* WHAT YOU WILL DO *
Each line below should be repeated exactly as written, with no pictures carried over.

SUPPLIED MATERIAL Block Start

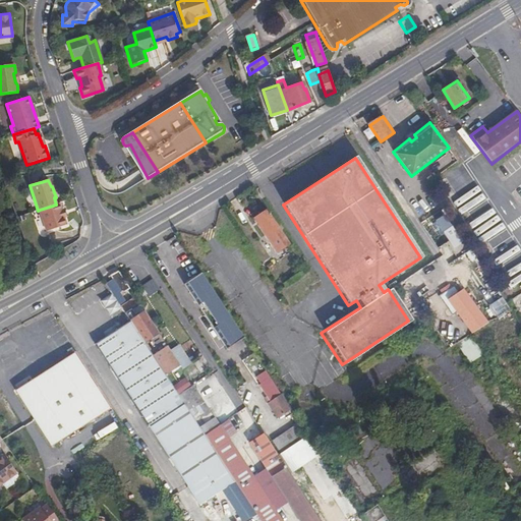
[(487,203),(462,215),(472,236),(498,224),(487,203)]
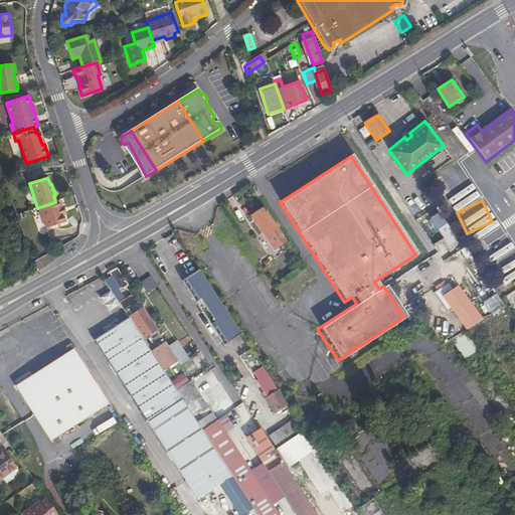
[(64,219),(63,215),(62,216),(60,209),(60,207),(58,201),(55,202),(39,207),(46,230),(65,223),(64,219)]
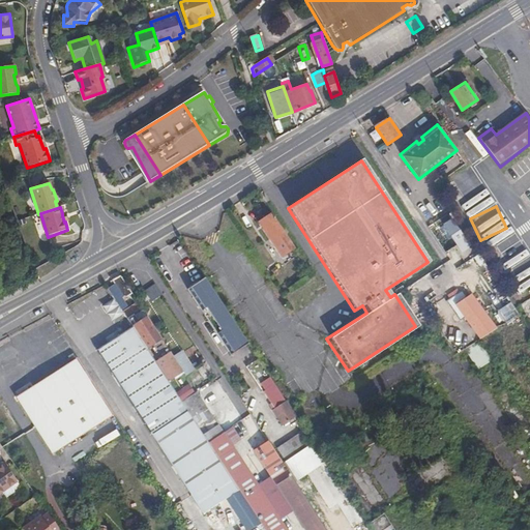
[(295,247),(272,214),(259,223),(282,257),(295,247)]
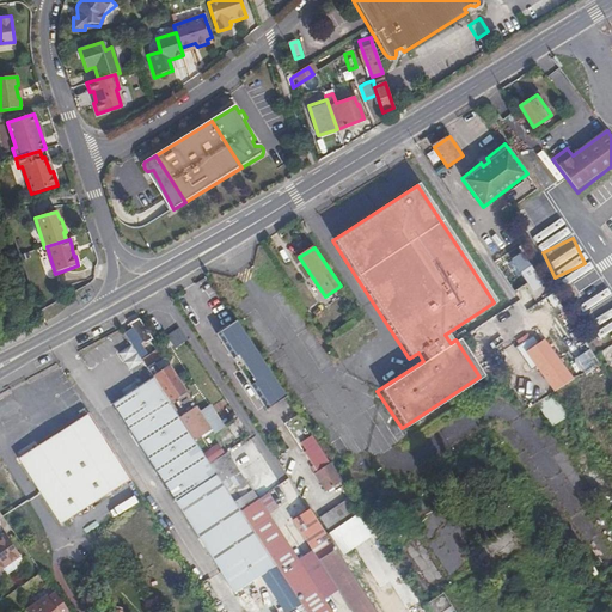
[(537,277),(521,255),(513,259),(532,289),(545,281),(540,275),(537,277)]
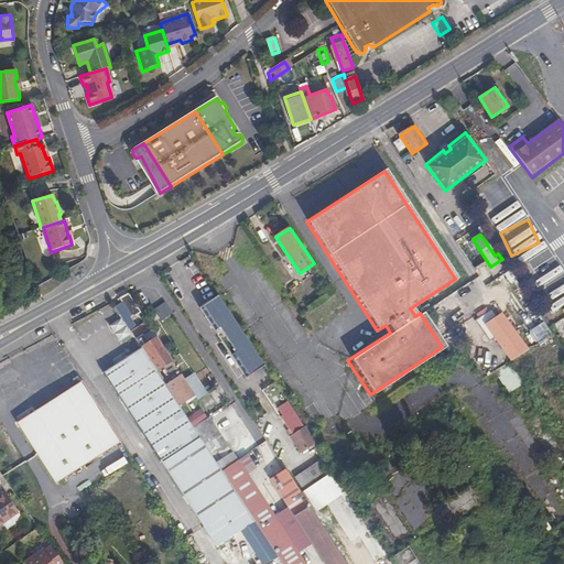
[(549,303),(563,292),(563,273),(555,261),(531,278),(549,303)]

SUPPLIED MATERIAL Block End

* EXPECTED ANSWER *
[(487,203),(462,215),(472,236),(498,224),(487,203)]
[(64,219),(63,215),(62,216),(60,209),(60,207),(58,201),(55,202),(39,207),(46,230),(65,223),(64,219)]
[(295,247),(272,214),(259,223),(282,257),(295,247)]
[(537,277),(521,255),(513,259),(532,289),(545,281),(540,275),(537,277)]
[(549,303),(563,292),(563,273),(555,261),(531,278),(549,303)]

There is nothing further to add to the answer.